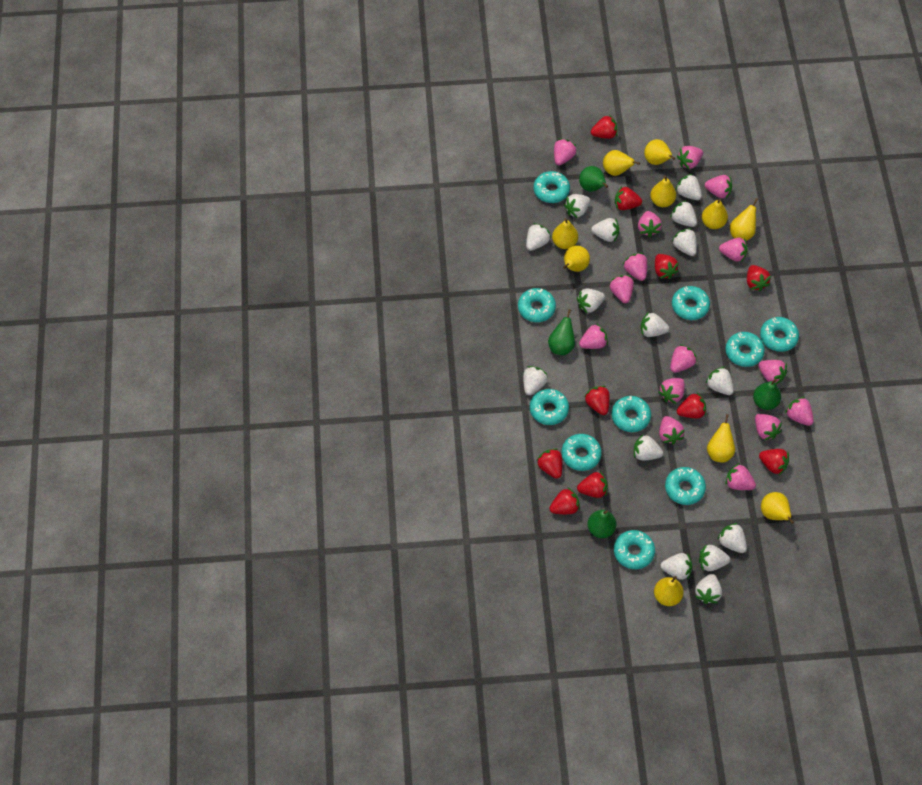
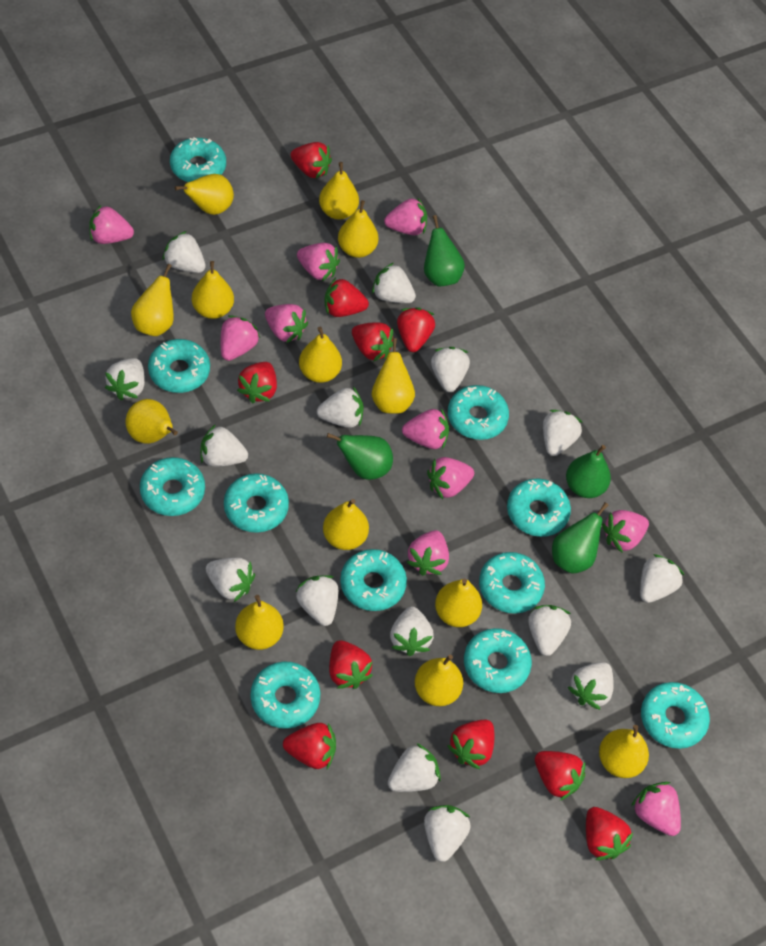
pink strawberry: 15 -> 10
turquoise donut: 10 -> 11
yellow pear: 10 -> 13

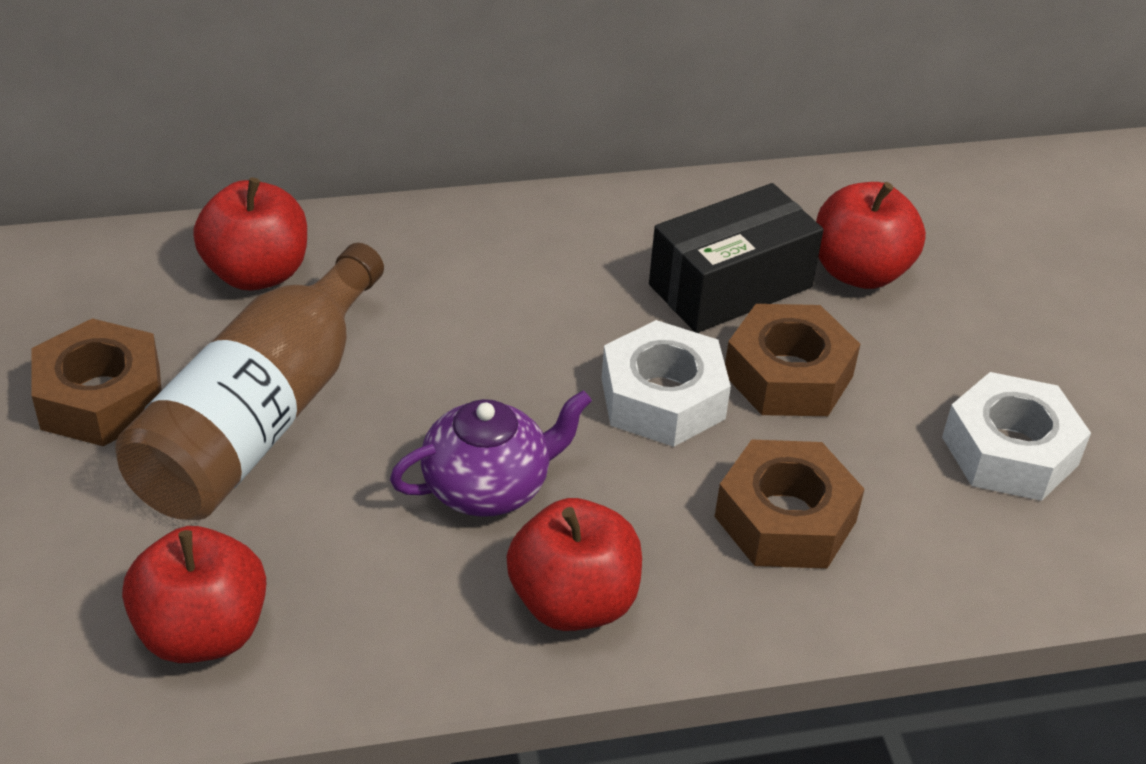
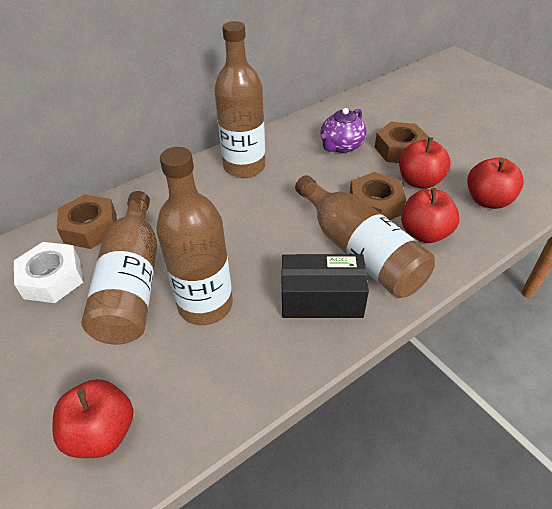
brown bottle: 1 -> 4
white nut: 2 -> 1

WHAT IS EXPECTED → In the copy, include every record exactly and no pictures.

ANSWER BOX →
pink strawberry: 15 -> 10
turquoise donut: 10 -> 11
yellow pear: 10 -> 13

brown bottle: 1 -> 4
white nut: 2 -> 1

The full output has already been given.